BRIEF:
Copy out every line of the data that has the word "moved" somewhere in it.

ENTRIES PROVIDED:
——

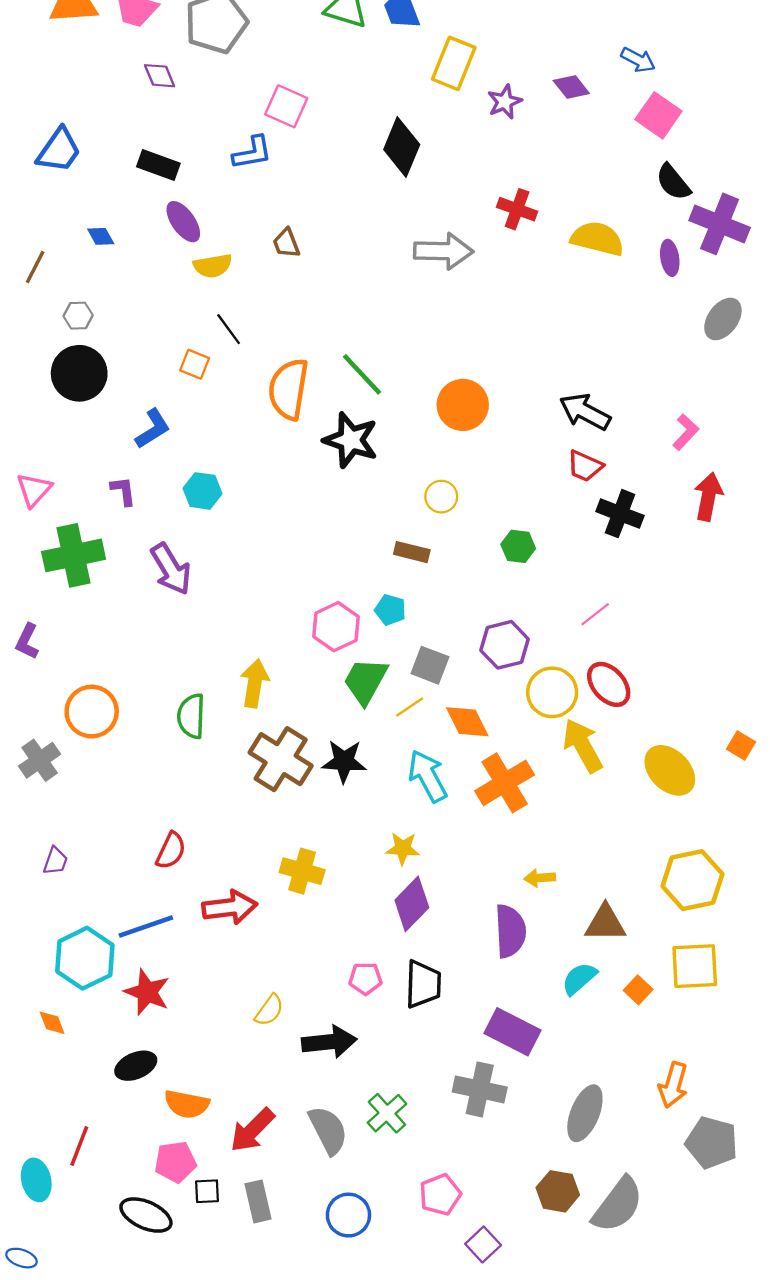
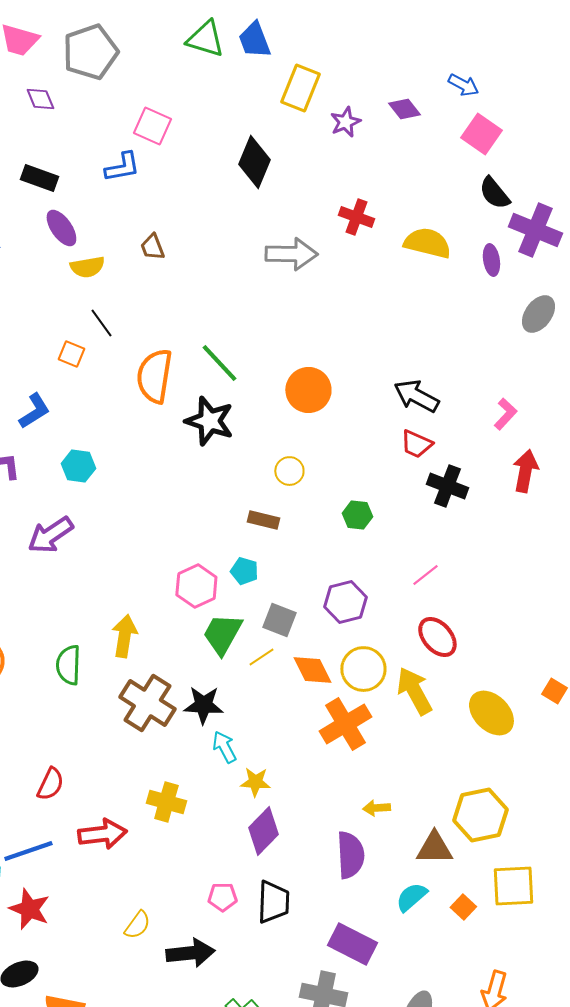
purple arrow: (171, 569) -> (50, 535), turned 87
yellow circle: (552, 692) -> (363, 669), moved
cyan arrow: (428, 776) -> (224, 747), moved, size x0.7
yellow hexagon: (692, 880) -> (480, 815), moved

——

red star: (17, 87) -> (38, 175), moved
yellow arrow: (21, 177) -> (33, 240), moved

——

RESPONSE TO THIS TASK:
yellow circle: (552, 692) -> (363, 669), moved
cyan arrow: (428, 776) -> (224, 747), moved, size x0.7
yellow hexagon: (692, 880) -> (480, 815), moved
red star: (17, 87) -> (38, 175), moved
yellow arrow: (21, 177) -> (33, 240), moved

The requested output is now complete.